#### TASK GOAL:
Return the following from the records below: each line, word for word, starting with the line that contains "white round brick B3" and going on through the line that contains "white brick H4", with nothing outside that range.
-- RECORDS FOR THIS TASK follows --
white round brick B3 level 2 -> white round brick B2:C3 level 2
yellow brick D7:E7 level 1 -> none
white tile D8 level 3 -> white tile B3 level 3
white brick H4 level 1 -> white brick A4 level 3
-- RECORDS FOR THIS TASK concluded --
-- RECORDS FOR THIS TASK follows --
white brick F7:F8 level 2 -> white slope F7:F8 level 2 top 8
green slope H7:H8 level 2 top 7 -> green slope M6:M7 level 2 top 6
-- RECORDS FOR THIS TASK concluded --
-- RECORDS FOR THIS TASK follows --
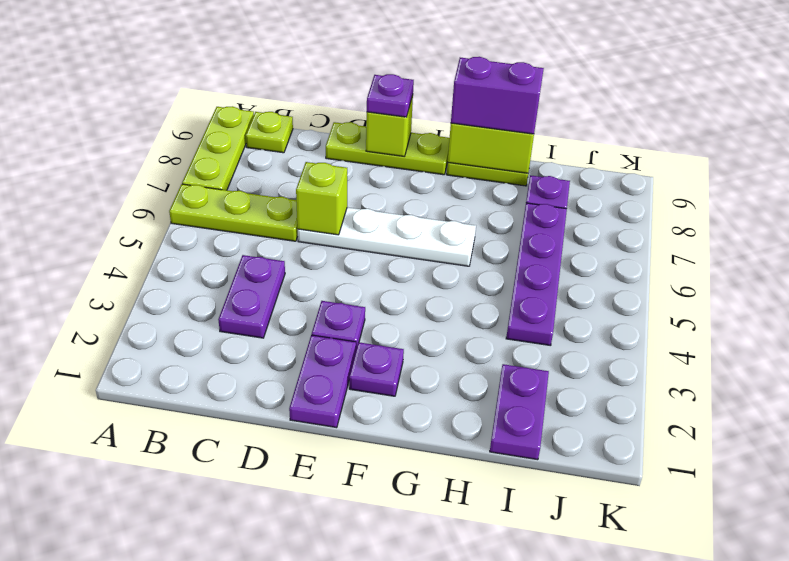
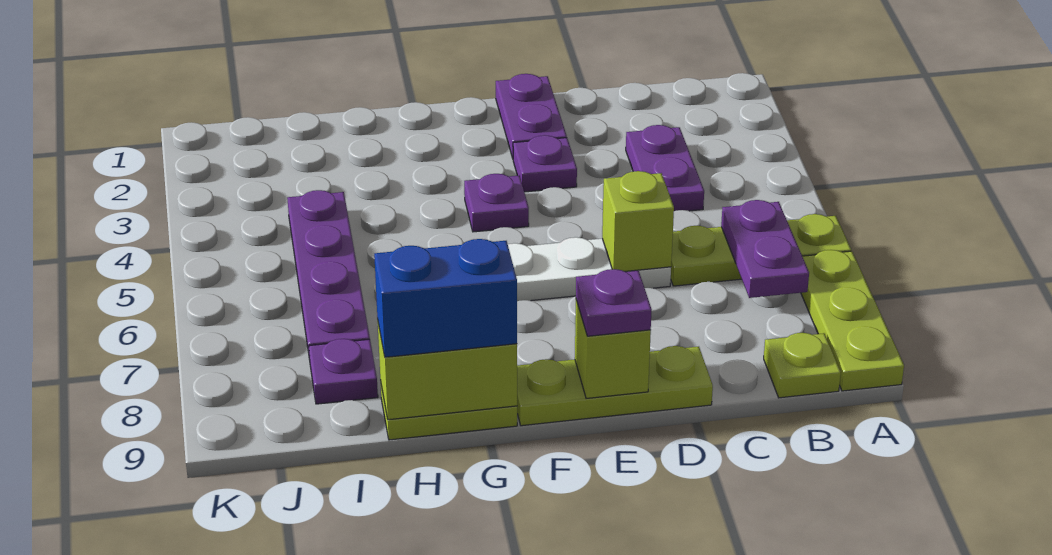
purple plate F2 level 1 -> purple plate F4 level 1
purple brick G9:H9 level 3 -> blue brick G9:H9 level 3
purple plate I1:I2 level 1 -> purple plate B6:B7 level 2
-- RECORDS FOR THIS TASK concluded --
#### WRITTEN SOLUTION:
white round brick B3 level 2 -> white round brick B2:C3 level 2
yellow brick D7:E7 level 1 -> none
white tile D8 level 3 -> white tile B3 level 3
white brick H4 level 1 -> white brick A4 level 3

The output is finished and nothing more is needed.